*** MATERIAL PROVIDED ***
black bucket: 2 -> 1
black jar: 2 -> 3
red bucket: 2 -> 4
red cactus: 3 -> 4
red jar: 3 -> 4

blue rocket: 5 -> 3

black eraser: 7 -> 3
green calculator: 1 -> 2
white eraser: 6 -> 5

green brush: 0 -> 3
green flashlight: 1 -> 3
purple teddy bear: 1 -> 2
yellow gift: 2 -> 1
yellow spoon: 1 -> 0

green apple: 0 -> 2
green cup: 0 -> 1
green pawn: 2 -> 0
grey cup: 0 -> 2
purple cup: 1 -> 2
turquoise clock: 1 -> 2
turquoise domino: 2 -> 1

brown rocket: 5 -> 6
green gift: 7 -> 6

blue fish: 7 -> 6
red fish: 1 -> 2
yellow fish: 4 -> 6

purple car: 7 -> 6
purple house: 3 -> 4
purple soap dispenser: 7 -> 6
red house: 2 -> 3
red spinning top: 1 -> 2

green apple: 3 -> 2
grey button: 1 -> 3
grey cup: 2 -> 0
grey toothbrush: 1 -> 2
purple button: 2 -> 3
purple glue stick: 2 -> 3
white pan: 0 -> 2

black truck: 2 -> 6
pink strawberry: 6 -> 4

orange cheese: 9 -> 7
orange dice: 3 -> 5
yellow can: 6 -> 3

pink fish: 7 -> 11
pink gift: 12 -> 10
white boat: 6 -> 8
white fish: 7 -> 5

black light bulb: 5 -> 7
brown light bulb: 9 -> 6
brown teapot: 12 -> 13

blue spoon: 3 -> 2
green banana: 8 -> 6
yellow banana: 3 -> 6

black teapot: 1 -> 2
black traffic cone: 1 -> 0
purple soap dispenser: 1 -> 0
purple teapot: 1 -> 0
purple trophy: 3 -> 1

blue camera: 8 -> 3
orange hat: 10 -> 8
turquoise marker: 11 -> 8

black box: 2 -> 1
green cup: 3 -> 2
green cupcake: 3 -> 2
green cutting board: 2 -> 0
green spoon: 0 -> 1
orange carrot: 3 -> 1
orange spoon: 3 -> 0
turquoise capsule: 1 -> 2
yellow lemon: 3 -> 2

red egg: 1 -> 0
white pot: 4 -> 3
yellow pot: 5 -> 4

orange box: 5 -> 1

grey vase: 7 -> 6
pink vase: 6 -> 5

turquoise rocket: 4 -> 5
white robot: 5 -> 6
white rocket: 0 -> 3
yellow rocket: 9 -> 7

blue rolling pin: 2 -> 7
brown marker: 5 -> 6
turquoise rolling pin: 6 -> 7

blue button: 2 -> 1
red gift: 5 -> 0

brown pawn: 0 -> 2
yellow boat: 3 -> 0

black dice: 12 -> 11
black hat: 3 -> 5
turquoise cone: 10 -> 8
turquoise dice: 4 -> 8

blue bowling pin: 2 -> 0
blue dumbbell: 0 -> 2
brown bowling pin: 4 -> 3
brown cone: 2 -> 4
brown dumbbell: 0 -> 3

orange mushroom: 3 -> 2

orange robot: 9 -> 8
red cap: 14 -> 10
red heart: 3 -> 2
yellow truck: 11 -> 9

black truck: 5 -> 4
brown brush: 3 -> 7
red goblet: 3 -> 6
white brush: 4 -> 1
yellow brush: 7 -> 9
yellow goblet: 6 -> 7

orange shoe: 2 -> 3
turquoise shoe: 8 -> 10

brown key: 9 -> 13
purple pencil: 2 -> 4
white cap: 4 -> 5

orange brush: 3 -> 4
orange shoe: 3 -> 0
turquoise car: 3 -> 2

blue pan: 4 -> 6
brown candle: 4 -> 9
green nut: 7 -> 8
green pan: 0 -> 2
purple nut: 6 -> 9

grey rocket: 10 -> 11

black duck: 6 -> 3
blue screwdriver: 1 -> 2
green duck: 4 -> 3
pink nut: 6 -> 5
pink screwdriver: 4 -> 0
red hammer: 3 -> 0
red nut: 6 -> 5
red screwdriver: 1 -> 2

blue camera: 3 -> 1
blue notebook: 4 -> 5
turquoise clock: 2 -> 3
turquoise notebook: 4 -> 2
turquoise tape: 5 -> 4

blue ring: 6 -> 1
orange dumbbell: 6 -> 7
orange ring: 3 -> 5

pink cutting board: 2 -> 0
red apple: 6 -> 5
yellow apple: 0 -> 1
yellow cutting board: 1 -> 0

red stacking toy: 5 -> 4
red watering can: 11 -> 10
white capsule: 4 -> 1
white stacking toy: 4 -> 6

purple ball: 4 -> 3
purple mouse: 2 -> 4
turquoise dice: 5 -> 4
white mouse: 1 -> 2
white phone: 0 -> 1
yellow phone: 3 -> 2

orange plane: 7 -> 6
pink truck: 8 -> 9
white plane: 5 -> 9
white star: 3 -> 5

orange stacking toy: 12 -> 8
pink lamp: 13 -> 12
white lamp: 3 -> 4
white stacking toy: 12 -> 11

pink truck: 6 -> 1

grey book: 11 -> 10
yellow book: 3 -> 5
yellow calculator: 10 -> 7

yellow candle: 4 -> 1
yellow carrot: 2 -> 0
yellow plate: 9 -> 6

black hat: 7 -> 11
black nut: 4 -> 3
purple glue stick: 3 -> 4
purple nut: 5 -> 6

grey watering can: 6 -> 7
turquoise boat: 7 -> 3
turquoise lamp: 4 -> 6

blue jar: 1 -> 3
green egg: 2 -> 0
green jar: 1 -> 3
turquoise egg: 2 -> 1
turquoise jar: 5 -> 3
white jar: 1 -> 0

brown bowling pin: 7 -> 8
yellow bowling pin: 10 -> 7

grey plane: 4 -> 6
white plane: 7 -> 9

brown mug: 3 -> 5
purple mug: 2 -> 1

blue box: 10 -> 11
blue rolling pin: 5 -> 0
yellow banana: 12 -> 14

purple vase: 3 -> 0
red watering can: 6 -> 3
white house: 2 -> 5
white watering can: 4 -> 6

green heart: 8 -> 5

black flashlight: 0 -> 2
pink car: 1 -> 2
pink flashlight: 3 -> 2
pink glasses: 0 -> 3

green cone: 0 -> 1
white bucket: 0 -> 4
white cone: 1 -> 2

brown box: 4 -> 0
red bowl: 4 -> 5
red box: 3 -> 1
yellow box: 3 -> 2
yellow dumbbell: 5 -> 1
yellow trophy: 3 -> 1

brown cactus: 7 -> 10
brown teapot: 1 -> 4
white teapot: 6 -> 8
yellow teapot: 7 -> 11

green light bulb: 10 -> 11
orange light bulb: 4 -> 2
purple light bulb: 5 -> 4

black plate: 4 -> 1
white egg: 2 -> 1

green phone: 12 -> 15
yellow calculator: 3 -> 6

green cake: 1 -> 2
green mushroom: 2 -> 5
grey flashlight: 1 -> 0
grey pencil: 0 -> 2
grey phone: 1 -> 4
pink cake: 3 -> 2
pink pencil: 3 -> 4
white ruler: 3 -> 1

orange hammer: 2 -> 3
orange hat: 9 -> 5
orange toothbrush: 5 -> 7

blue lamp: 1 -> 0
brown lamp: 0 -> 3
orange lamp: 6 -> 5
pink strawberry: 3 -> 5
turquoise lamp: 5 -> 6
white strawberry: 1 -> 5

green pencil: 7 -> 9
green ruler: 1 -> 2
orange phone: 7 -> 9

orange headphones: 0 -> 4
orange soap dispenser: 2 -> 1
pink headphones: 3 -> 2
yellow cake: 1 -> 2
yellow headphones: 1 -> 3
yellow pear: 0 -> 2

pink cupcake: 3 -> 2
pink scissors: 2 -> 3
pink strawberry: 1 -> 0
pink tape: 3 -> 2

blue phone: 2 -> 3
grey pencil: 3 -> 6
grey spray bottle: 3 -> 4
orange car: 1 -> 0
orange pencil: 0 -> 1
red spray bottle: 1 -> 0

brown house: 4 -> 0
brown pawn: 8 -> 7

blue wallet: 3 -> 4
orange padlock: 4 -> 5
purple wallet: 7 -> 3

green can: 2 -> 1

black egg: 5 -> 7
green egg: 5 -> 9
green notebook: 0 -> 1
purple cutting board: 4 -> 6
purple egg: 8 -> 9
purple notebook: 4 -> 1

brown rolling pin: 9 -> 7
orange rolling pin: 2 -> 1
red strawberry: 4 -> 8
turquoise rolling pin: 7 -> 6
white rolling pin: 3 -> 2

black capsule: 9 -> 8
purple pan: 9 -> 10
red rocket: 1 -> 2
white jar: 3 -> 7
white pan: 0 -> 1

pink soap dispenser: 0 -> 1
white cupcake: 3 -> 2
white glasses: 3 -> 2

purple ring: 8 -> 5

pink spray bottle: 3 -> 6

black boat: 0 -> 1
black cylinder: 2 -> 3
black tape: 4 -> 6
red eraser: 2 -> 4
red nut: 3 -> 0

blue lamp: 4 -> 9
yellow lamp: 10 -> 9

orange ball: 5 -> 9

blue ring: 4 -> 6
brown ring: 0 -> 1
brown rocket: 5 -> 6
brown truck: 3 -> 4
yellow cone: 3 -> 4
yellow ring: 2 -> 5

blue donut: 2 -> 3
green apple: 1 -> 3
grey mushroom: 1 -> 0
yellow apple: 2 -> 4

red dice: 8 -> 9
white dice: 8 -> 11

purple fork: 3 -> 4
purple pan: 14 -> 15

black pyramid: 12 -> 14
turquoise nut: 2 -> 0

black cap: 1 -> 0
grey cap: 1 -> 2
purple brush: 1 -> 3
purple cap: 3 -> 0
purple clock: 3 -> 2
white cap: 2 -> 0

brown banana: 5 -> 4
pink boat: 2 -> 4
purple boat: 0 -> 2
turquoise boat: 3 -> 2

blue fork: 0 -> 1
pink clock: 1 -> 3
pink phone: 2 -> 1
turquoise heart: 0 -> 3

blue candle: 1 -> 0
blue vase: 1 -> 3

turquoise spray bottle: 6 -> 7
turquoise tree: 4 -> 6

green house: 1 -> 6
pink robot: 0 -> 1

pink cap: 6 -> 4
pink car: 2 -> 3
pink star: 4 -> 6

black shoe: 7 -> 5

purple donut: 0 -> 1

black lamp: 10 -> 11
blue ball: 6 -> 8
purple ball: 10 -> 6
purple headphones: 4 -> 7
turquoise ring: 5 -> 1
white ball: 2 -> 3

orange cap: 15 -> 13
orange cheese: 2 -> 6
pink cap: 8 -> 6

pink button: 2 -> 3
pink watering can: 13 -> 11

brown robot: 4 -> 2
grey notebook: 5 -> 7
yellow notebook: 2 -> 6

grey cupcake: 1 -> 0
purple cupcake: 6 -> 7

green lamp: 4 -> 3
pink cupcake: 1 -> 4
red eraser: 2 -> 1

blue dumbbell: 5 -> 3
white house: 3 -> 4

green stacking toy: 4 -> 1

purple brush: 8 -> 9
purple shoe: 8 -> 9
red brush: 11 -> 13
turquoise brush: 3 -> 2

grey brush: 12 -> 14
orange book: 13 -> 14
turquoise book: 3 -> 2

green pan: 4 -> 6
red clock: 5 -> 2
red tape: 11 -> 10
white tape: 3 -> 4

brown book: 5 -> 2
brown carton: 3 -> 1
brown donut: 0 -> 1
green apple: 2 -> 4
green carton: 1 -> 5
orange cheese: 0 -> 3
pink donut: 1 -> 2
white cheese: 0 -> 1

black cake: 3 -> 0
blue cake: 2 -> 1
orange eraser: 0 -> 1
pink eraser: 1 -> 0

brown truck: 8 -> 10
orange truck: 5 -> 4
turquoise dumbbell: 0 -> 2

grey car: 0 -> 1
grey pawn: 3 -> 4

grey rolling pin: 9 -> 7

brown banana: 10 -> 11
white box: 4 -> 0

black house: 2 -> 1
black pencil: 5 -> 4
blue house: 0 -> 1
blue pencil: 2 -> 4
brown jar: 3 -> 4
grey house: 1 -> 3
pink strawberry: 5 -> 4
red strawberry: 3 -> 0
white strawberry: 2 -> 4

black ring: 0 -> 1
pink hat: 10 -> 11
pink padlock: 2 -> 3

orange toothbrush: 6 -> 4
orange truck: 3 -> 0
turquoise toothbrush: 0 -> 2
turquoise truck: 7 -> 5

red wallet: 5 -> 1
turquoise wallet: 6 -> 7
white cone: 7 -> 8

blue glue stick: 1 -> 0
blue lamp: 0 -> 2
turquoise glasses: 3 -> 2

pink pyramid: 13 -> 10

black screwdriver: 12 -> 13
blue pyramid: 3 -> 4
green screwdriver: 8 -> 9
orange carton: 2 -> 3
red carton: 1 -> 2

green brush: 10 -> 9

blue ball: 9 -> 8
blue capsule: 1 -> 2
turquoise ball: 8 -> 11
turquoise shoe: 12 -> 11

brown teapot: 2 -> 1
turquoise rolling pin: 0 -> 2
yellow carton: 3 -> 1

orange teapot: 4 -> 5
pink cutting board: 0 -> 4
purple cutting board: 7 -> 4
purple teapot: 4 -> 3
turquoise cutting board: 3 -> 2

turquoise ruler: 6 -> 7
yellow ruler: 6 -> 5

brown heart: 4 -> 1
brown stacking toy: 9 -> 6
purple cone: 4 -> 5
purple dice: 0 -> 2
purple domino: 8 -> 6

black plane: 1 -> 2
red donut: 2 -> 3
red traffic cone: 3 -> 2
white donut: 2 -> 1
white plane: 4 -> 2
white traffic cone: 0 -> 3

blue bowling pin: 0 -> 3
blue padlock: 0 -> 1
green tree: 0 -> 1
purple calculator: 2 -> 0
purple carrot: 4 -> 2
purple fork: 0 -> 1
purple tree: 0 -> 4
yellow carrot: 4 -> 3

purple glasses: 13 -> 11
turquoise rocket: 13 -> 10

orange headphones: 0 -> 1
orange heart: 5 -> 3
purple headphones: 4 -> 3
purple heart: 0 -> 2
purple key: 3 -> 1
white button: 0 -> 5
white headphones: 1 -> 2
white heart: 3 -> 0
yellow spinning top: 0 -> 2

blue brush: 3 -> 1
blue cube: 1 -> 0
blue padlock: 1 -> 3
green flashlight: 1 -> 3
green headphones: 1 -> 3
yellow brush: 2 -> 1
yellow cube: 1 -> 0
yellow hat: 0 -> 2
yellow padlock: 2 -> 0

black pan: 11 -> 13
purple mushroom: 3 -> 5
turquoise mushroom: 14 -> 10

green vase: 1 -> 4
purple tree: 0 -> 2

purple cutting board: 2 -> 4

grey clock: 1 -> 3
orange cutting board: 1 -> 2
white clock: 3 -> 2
*** End of MATERIAL PROVIDED ***
ASSIGNMENT: All that should be written out is the stretch of lines above between the one holding "green nut: 7 -> 8" and the one holding "red screwdriver: 1 -> 2", inclusive, exactly as given.

RESULT OF THE EXERCISE:
green nut: 7 -> 8
green pan: 0 -> 2
purple nut: 6 -> 9

grey rocket: 10 -> 11

black duck: 6 -> 3
blue screwdriver: 1 -> 2
green duck: 4 -> 3
pink nut: 6 -> 5
pink screwdriver: 4 -> 0
red hammer: 3 -> 0
red nut: 6 -> 5
red screwdriver: 1 -> 2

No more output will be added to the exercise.